### Brief
Count how many lines in the data hold "switch". Only the number.

### Data records
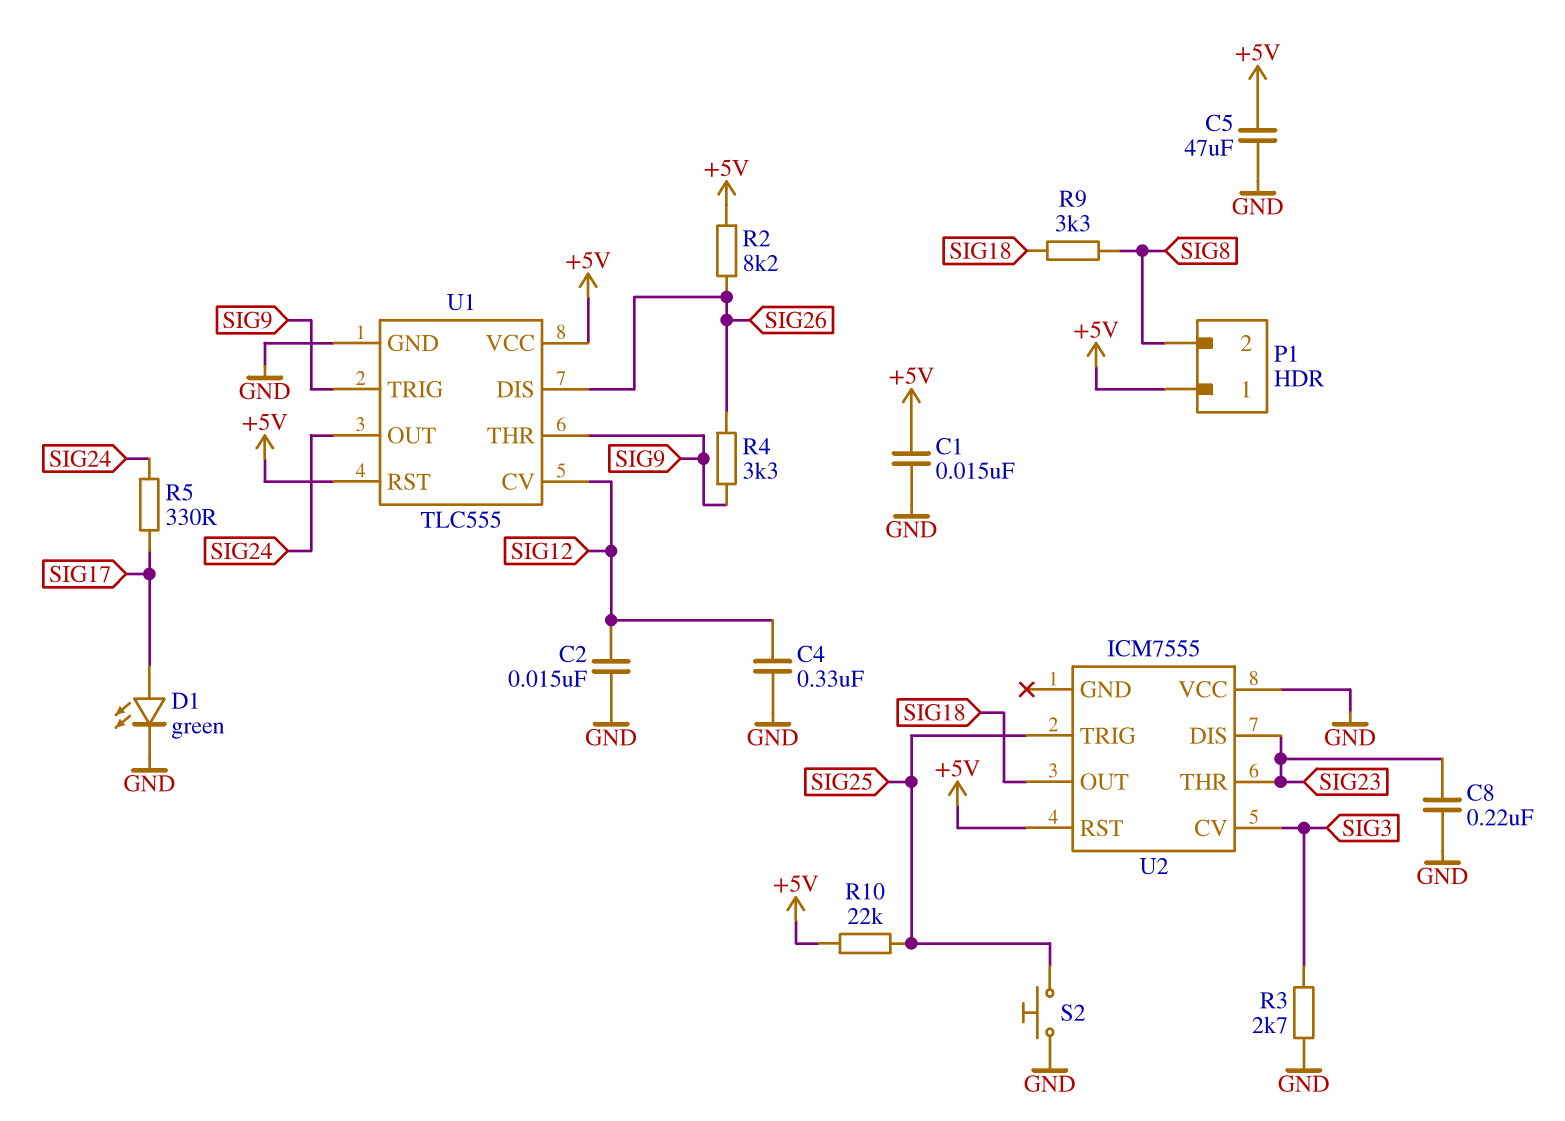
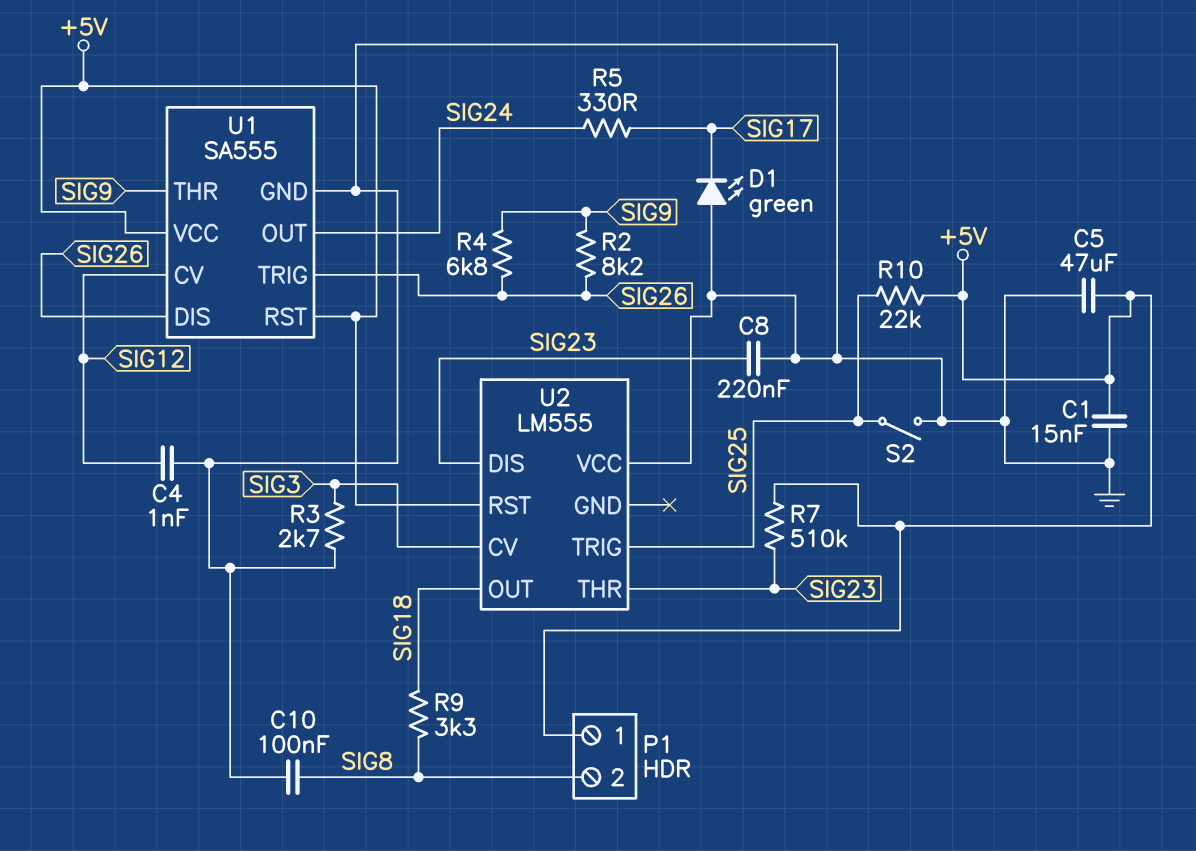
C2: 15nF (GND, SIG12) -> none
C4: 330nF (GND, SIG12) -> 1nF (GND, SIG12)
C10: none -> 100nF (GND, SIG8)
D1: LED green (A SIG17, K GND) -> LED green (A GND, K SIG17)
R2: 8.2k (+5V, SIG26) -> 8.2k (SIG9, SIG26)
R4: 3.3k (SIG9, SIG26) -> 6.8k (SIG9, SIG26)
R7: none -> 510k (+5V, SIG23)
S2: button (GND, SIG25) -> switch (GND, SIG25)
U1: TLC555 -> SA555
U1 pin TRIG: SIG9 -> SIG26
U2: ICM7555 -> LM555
...
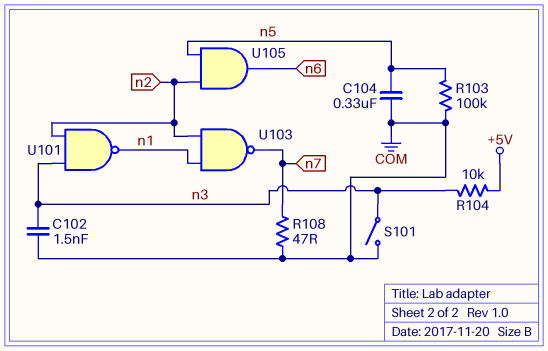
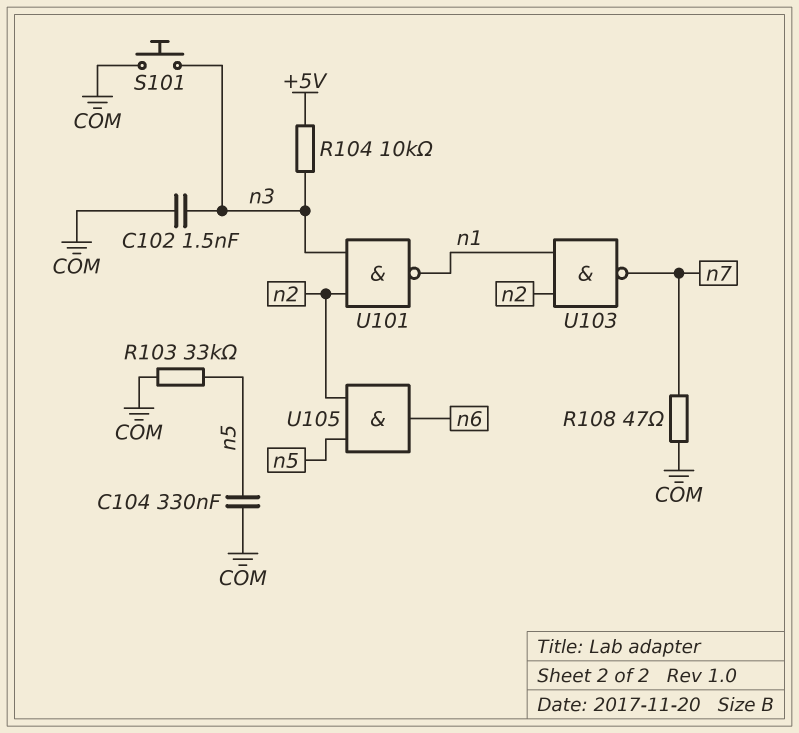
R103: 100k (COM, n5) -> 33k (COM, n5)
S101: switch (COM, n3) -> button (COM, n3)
* * *
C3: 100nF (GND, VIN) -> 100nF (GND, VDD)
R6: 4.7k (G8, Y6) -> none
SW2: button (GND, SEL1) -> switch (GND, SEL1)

### Solution to the problem
3